• EXTRACTED RECORDS:
━━━━━━━━

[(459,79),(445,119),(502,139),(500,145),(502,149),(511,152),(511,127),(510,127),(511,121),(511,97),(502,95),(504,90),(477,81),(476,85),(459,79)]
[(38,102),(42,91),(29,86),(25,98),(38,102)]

━━━━━━━━

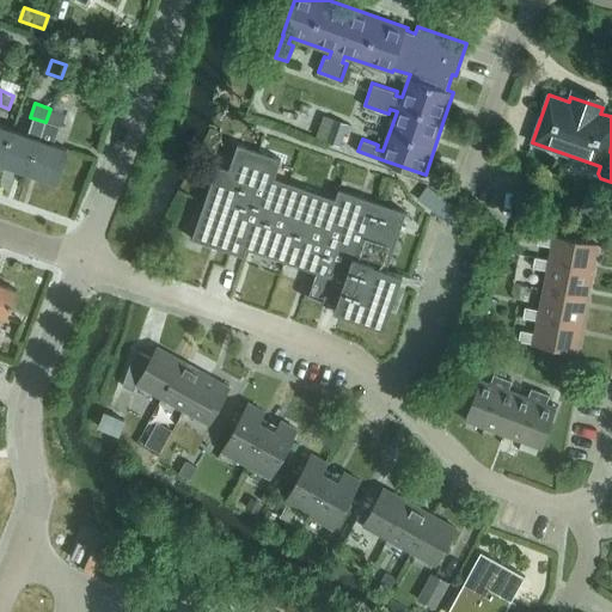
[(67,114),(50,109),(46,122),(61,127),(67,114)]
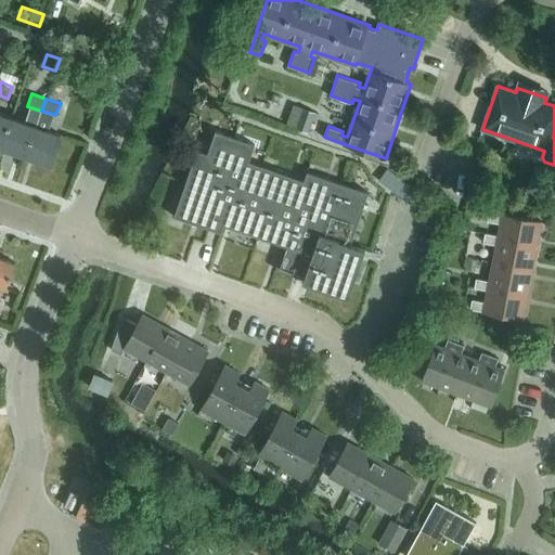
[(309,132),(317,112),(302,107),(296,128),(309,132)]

━━━━━━━━

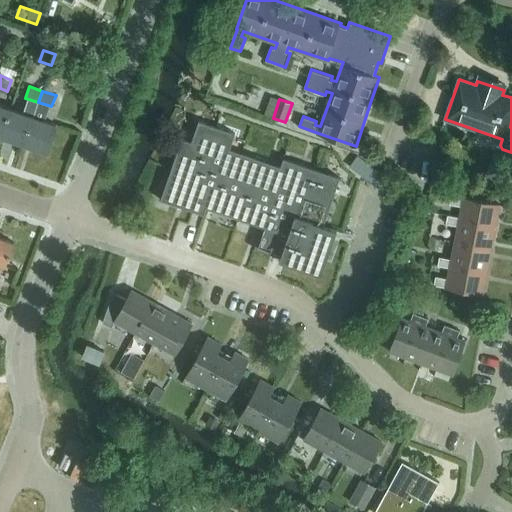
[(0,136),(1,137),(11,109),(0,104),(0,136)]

━━━━━━━━

• PROMPT:
Within the entries above, the lines from the one containing "[(67,114),(50,109),(46,122),(61,127),(67,114)]" through the one containing "[(309,132),(317,112),(302,107),(296,128),(309,132)]" are to be transcribed exactly, ends included, pictures excluded.

• SOLUTION FOR THIS EXERCISE:
[(67,114),(50,109),(46,122),(61,127),(67,114)]
[(309,132),(317,112),(302,107),(296,128),(309,132)]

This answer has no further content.